*** Begin section ***
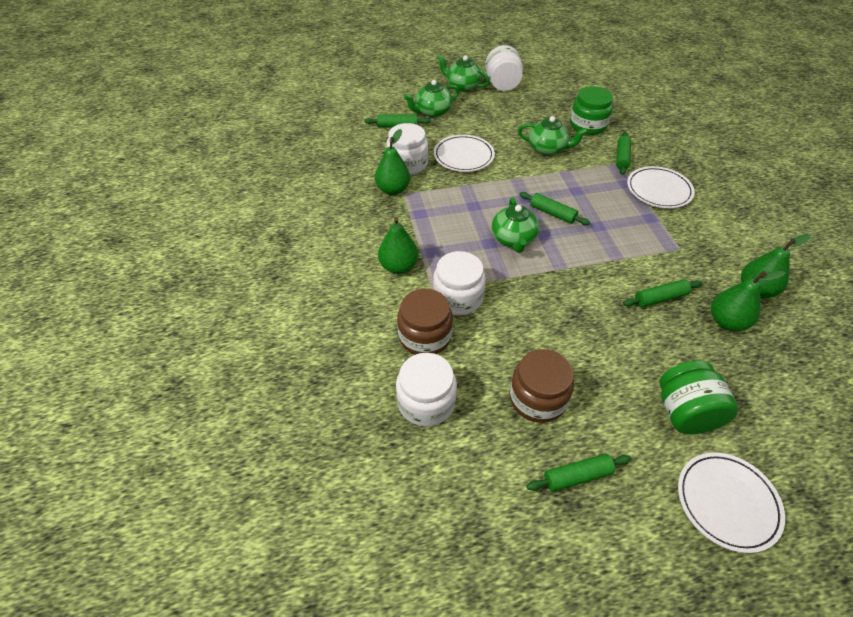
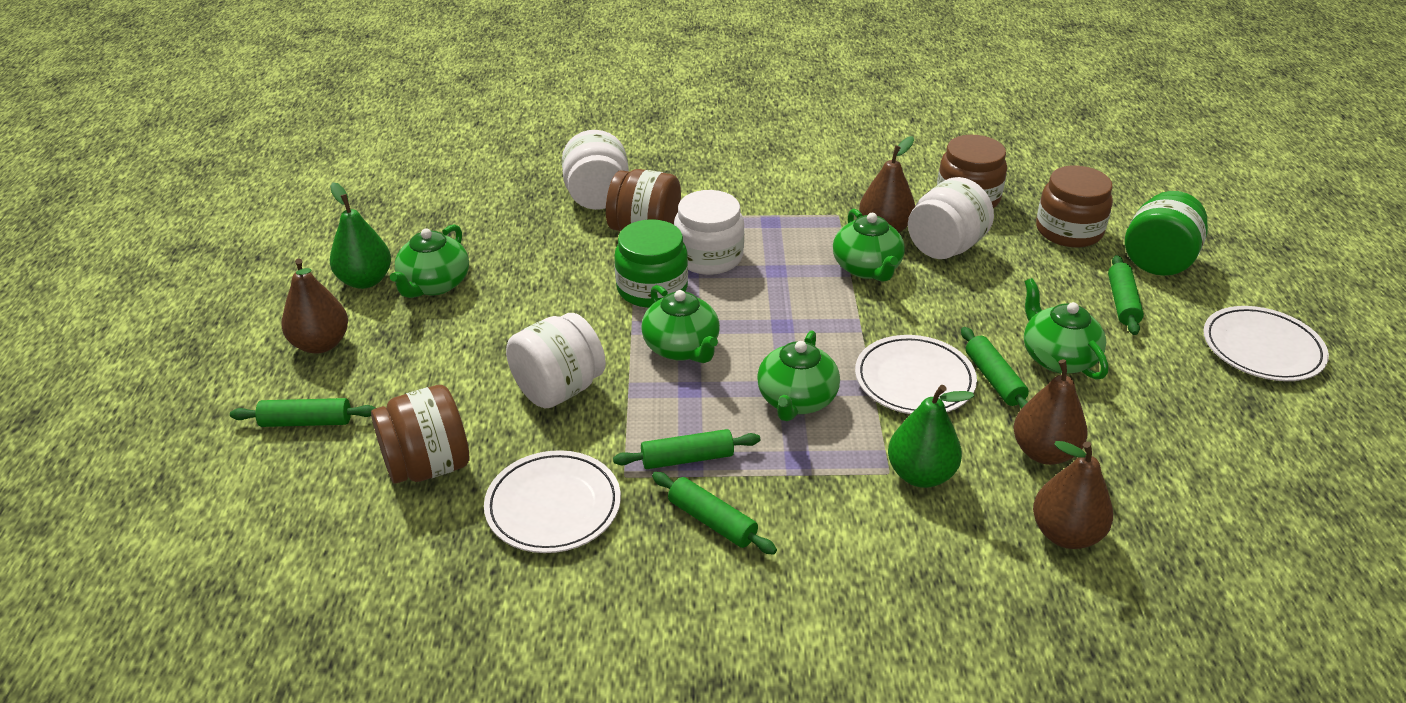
brown jar: [397,289,453,355] [509,349,574,423] = 2 -> [371,385,469,484] [606,169,681,231] [937,135,1007,208] [1036,165,1113,247] = 4
brown pear: none = 0 -> [281,259,348,353] [859,136,915,233] [1014,348,1088,465] [1033,441,1113,549] = 4
green pear: [375,129,410,195] [378,217,418,274] [711,271,786,331] [741,234,810,298] = 4 -> [330,182,391,289] [888,385,974,488] = 2
green teapot: [404,80,459,117] [437,54,490,92] [492,197,540,253] [518,116,588,155] = 4 -> [390,224,469,298] [641,285,720,363] [757,330,840,421] [833,209,905,282] [1024,278,1109,380] = 5

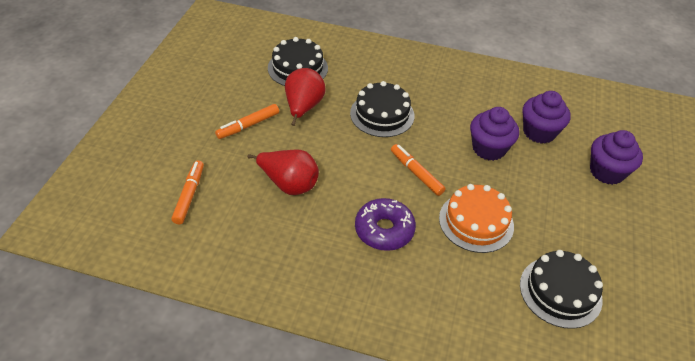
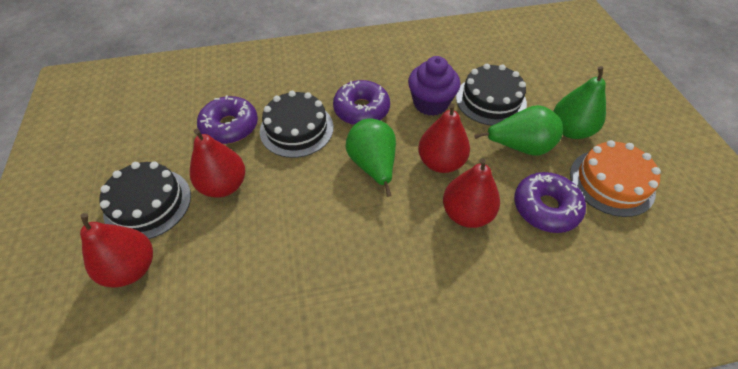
green pear: none = 0 -> [346,118,396,197] [474,105,563,156] [553,66,606,139] = 3
orange marker: [171,161,204,224] [215,104,279,139] [391,144,445,196] = 3 -> none = 0
purple cupcake: [470,107,519,161] [523,91,571,144] [590,130,643,185] = 3 -> [408,56,460,116] = 1
purple donut: [355,198,416,251] = 1 -> [197,95,258,144] [333,80,390,125] [514,172,586,233] = 3
red pear: [247,149,319,195] [285,68,326,126] = 2 -> [80,213,153,287] [190,129,245,198] [418,103,470,173] [443,158,500,228] = 4

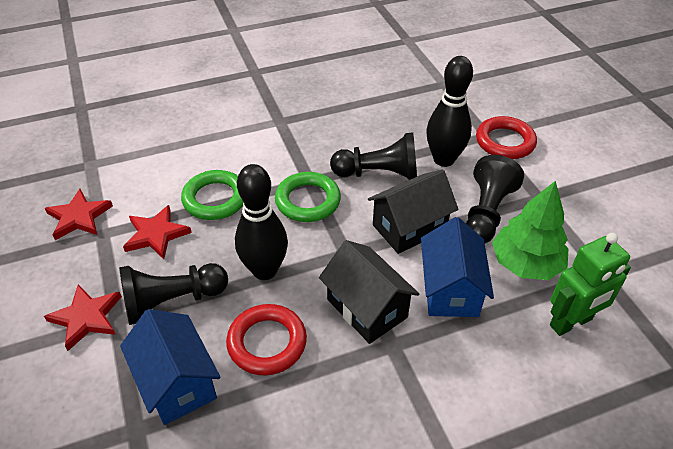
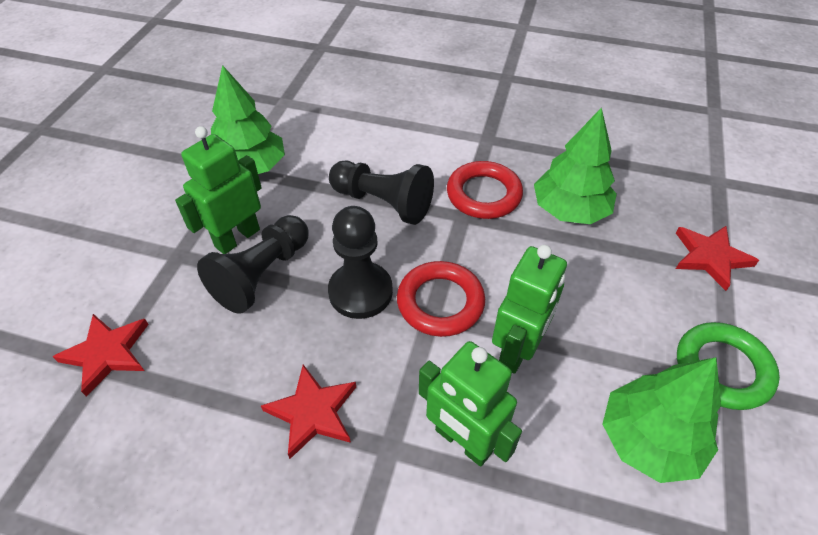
black bowling pin: [235,164,288,280] [426,56,473,167] = 2 -> none = 0
black house: [319,240,419,344] [368,169,459,254] = 2 -> none = 0
blue house: [120,309,221,425] [421,217,494,317] = 2 -> none = 0
green ring: [181,170,244,220] [275,172,341,222] = 2 -> [677,322,780,410] = 1
green robot: [550,233,631,336] = 1 -> [175,126,262,254] [419,341,522,467] [492,245,567,374] = 3
green tree: [492,181,569,280] = 1 -> [211,65,285,174] [534,107,617,224] [602,357,721,483] = 3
*** End section ***
◆ **Work item**
Strip the images and reproduce the remaining records precisely.

◆ **Expected answer**
brown jar: [397,289,453,355] [509,349,574,423] = 2 -> [371,385,469,484] [606,169,681,231] [937,135,1007,208] [1036,165,1113,247] = 4
brown pear: none = 0 -> [281,259,348,353] [859,136,915,233] [1014,348,1088,465] [1033,441,1113,549] = 4
green pear: [375,129,410,195] [378,217,418,274] [711,271,786,331] [741,234,810,298] = 4 -> [330,182,391,289] [888,385,974,488] = 2
green teapot: [404,80,459,117] [437,54,490,92] [492,197,540,253] [518,116,588,155] = 4 -> [390,224,469,298] [641,285,720,363] [757,330,840,421] [833,209,905,282] [1024,278,1109,380] = 5

green pear: none = 0 -> [346,118,396,197] [474,105,563,156] [553,66,606,139] = 3
orange marker: [171,161,204,224] [215,104,279,139] [391,144,445,196] = 3 -> none = 0
purple cupcake: [470,107,519,161] [523,91,571,144] [590,130,643,185] = 3 -> [408,56,460,116] = 1
purple donut: [355,198,416,251] = 1 -> [197,95,258,144] [333,80,390,125] [514,172,586,233] = 3
red pear: [247,149,319,195] [285,68,326,126] = 2 -> [80,213,153,287] [190,129,245,198] [418,103,470,173] [443,158,500,228] = 4

black bowling pin: [235,164,288,280] [426,56,473,167] = 2 -> none = 0
black house: [319,240,419,344] [368,169,459,254] = 2 -> none = 0
blue house: [120,309,221,425] [421,217,494,317] = 2 -> none = 0
green ring: [181,170,244,220] [275,172,341,222] = 2 -> [677,322,780,410] = 1
green robot: [550,233,631,336] = 1 -> [175,126,262,254] [419,341,522,467] [492,245,567,374] = 3
green tree: [492,181,569,280] = 1 -> [211,65,285,174] [534,107,617,224] [602,357,721,483] = 3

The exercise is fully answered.